- [What you will do] The pictures get left out, but everything else in the listing below must be duplicated exactly.

- [The input]
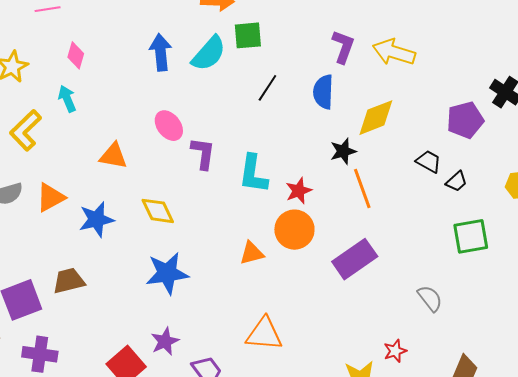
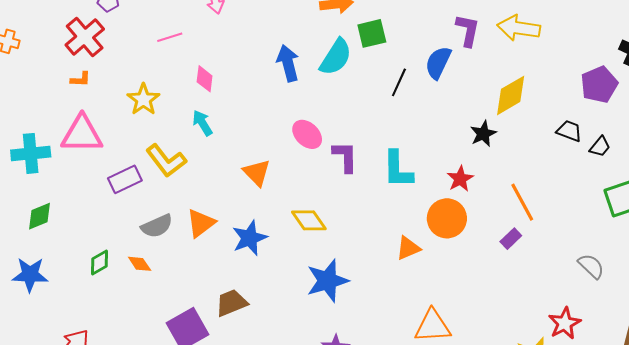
blue semicircle: (323, 92) -> (438, 63), moved, turned 32
yellow L-shape: (26, 130) -> (166, 161), turned -75
orange triangle: (113, 156) -> (257, 173), turned 44
orange line: (362, 189) -> (522, 202), moved
red star: (299, 191) -> (460, 179), moved
purple rectangle: (355, 259) -> (511, 239), size x0.5
red star: (395, 351) -> (565, 323), size x1.4

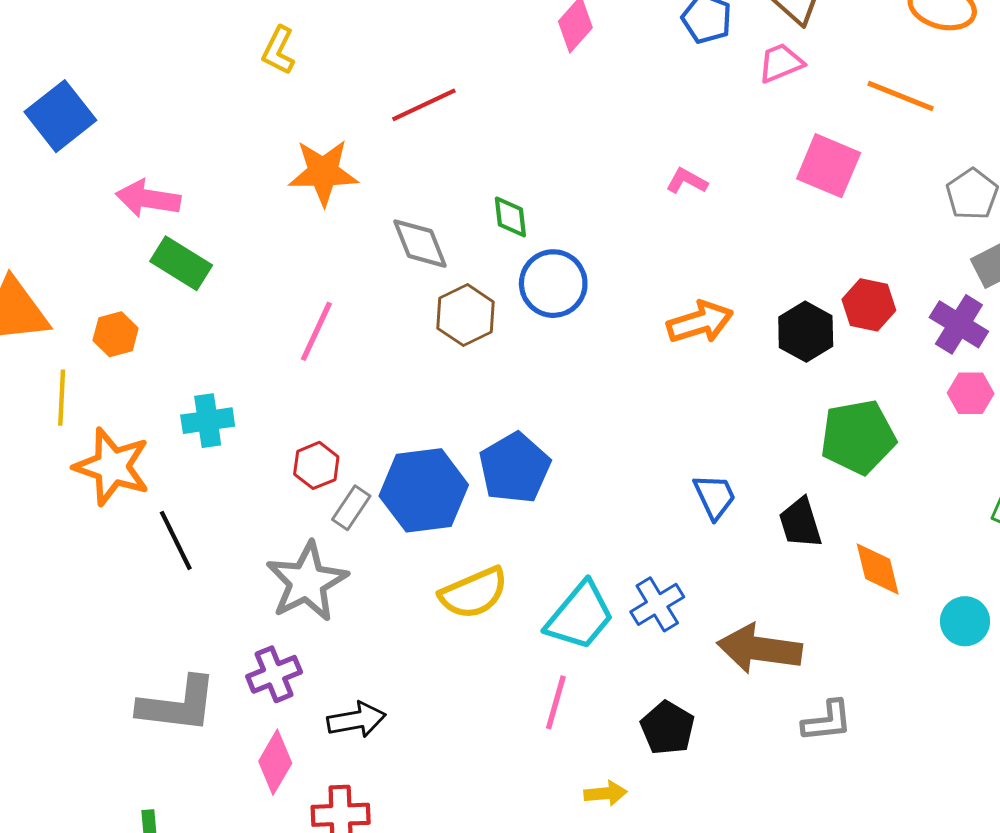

- [Solution to this problem]
blue semicircle: (323, 92) -> (438, 63), moved, turned 32
yellow L-shape: (26, 130) -> (166, 161), turned -75
orange triangle: (113, 156) -> (257, 173), turned 44
orange line: (362, 189) -> (522, 202), moved
red star: (299, 191) -> (460, 179), moved
purple rectangle: (355, 259) -> (511, 239), size x0.5
red star: (395, 351) -> (565, 323), size x1.4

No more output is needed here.